───── Data in this exercise

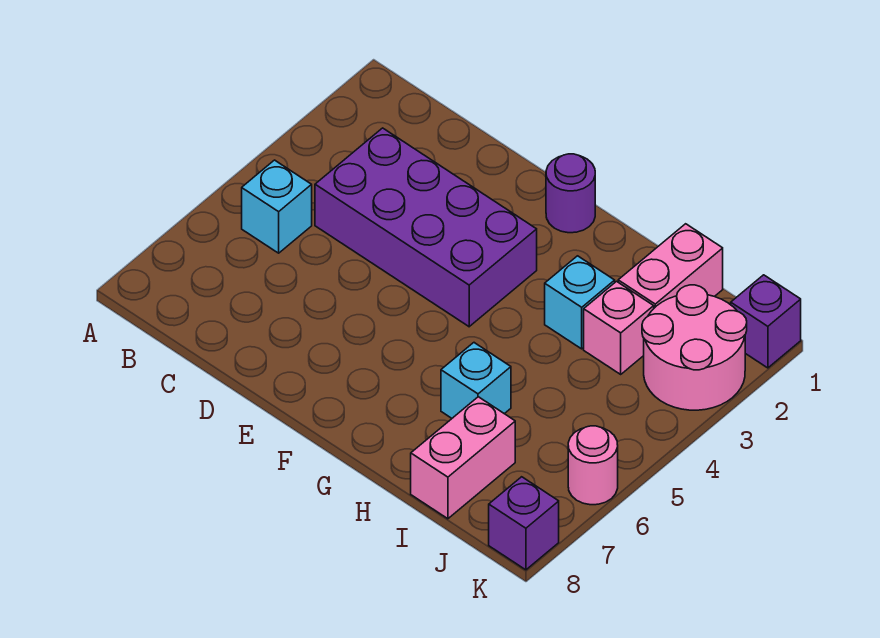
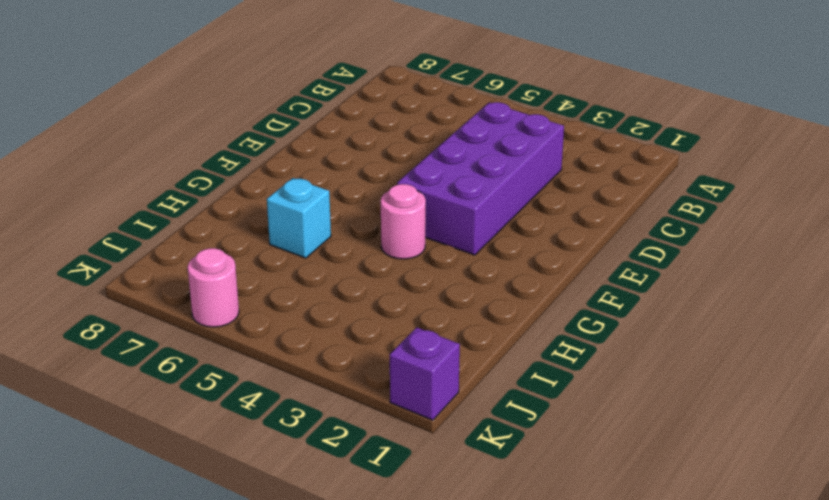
pink round brick G4 level 1 -> none
none -> cyan brick B5 level 1
none -> purple round brick F1 level 1
none -> cyan brick H3 level 1

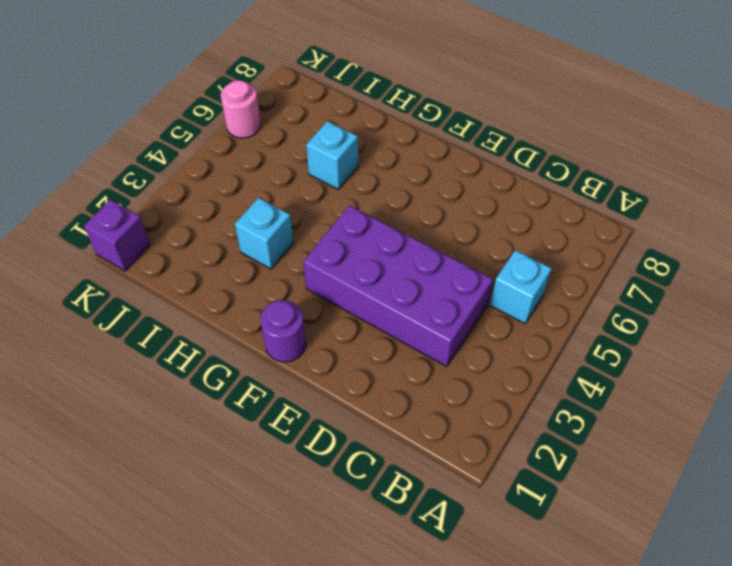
none -> pink brick I1:I2 level 1
none -> pink brick I3 level 1
none -> pink brick I7:I8 level 1

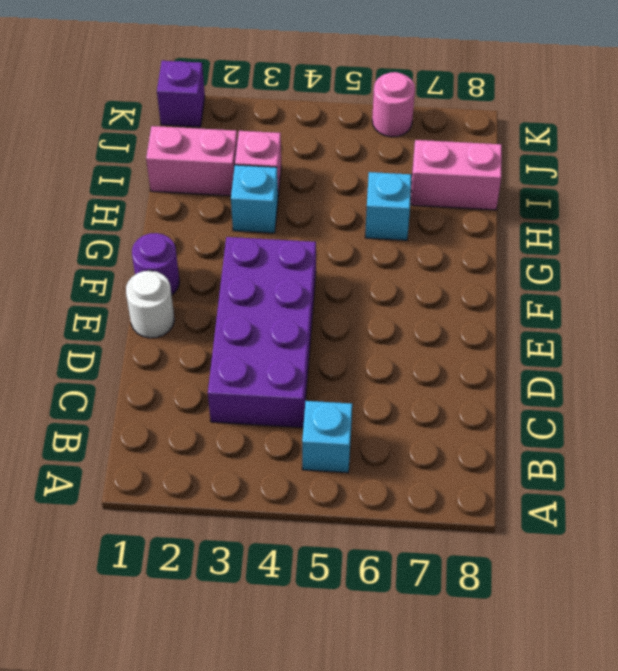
white round brick E1 level 1 -> none
none -> pink round brick J2:K3 level 1
none -> purple brick K8 level 1

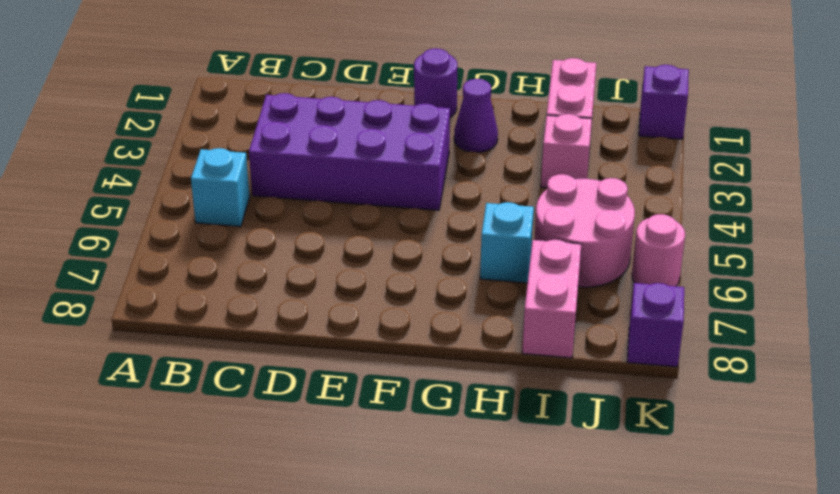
purple cone G2 level 1 -> none
pink round brick I5:J6 level 1 -> pink round brick J2:K3 level 1
none -> cyan brick H3 level 1

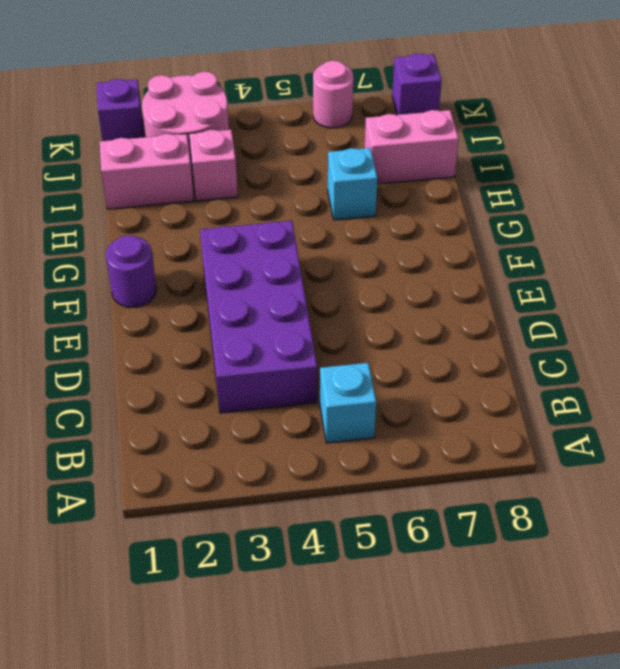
none -> cyan brick H3 level 1

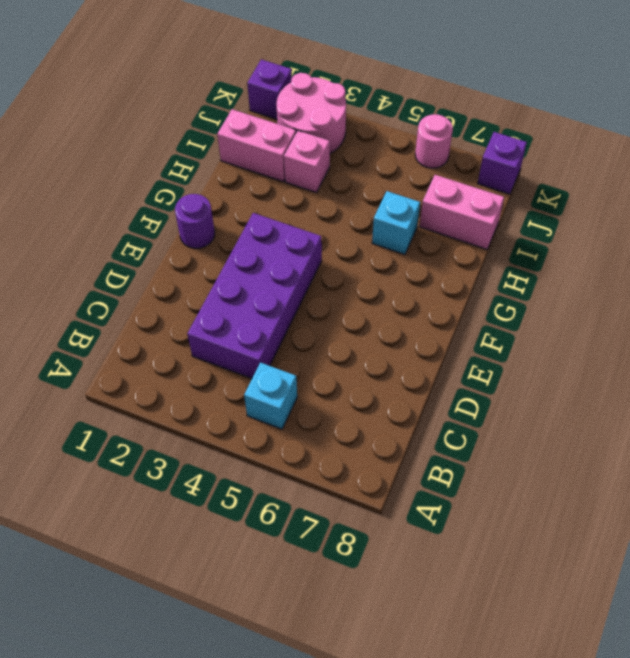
none -> cyan brick H3 level 1

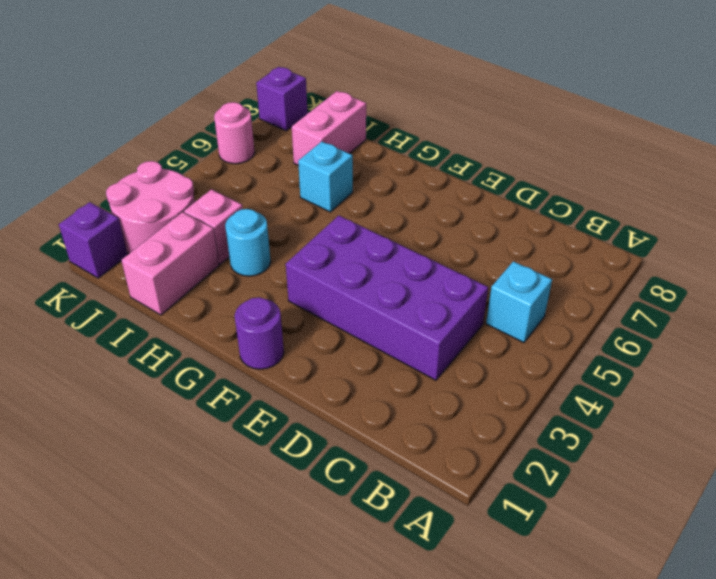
cyan round brick H3 level 1 -> cyan brick H3 level 1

──────────

What is being asked:
Repeat the records word for word, skipping pictures.

Answer box:
pink round brick G4 level 1 -> none
none -> cyan brick B5 level 1
none -> purple round brick F1 level 1
none -> cyan brick H3 level 1

none -> pink brick I1:I2 level 1
none -> pink brick I3 level 1
none -> pink brick I7:I8 level 1

white round brick E1 level 1 -> none
none -> pink round brick J2:K3 level 1
none -> purple brick K8 level 1

purple cone G2 level 1 -> none
pink round brick I5:J6 level 1 -> pink round brick J2:K3 level 1
none -> cyan brick H3 level 1

none -> cyan brick H3 level 1

none -> cyan brick H3 level 1

cyan round brick H3 level 1 -> cyan brick H3 level 1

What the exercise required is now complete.